Extracted data entries
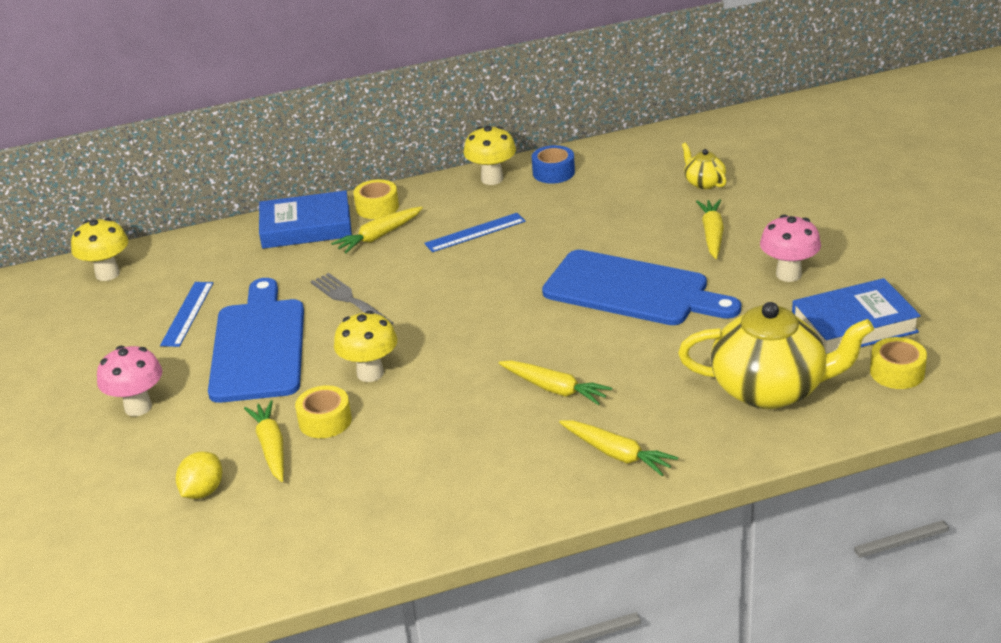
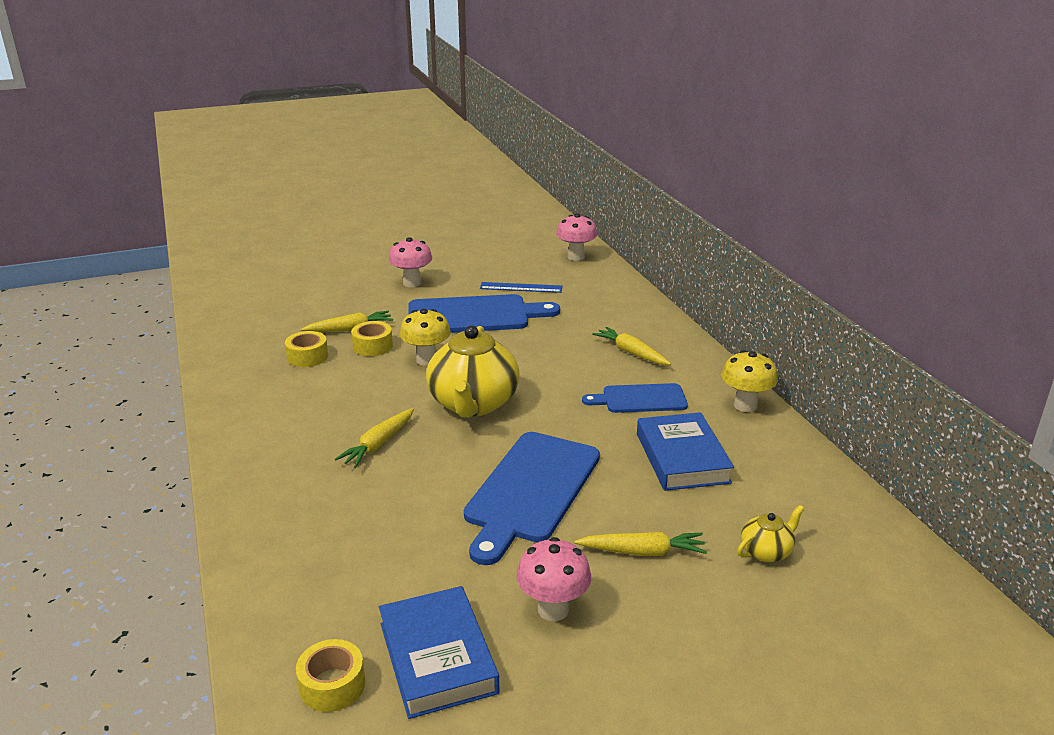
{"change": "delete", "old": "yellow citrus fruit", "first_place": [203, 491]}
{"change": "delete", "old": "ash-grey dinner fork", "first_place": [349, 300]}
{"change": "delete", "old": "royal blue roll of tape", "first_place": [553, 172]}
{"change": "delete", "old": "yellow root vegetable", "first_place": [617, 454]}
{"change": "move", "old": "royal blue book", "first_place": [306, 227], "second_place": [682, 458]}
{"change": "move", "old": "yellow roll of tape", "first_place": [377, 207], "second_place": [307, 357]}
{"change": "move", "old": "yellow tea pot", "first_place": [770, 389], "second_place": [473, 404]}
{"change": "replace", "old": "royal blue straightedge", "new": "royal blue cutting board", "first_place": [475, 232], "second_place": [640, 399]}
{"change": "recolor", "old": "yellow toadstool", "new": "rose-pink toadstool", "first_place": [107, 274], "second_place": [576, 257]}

--

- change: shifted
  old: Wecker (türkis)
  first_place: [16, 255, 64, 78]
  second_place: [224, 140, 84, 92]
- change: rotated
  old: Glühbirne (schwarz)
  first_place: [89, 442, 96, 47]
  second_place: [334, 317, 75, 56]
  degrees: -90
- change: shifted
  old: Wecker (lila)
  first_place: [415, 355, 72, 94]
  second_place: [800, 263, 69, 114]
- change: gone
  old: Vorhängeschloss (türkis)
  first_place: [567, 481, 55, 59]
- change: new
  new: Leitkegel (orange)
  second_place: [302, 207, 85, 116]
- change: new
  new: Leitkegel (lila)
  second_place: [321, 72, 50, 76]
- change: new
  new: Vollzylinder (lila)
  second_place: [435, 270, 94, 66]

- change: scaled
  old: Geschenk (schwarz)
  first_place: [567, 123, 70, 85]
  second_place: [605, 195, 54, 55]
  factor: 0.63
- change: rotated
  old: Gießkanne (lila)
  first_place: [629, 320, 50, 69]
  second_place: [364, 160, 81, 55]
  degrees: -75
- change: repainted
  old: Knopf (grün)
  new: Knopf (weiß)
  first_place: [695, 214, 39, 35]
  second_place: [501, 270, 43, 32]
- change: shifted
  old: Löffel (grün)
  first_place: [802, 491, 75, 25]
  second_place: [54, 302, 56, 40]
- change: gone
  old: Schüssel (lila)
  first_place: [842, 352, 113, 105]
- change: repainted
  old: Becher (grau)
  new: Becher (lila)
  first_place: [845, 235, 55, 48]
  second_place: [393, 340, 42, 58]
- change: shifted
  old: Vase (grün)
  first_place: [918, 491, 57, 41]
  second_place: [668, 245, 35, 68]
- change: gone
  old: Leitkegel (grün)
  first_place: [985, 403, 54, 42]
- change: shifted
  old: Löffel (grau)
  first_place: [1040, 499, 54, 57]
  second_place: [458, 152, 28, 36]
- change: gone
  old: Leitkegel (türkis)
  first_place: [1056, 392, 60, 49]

_Instructions to follow_.
Please return only the lines above, starting at the line that has "first_place: [89, 442, 96, 47]" and ending at the line that has "new: Vollzylinder (lila)", keeping both and leaving each one unchanged.

_Response area_.
  first_place: [89, 442, 96, 47]
  second_place: [334, 317, 75, 56]
  degrees: -90
- change: shifted
  old: Wecker (lila)
  first_place: [415, 355, 72, 94]
  second_place: [800, 263, 69, 114]
- change: gone
  old: Vorhängeschloss (türkis)
  first_place: [567, 481, 55, 59]
- change: new
  new: Leitkegel (orange)
  second_place: [302, 207, 85, 116]
- change: new
  new: Leitkegel (lila)
  second_place: [321, 72, 50, 76]
- change: new
  new: Vollzylinder (lila)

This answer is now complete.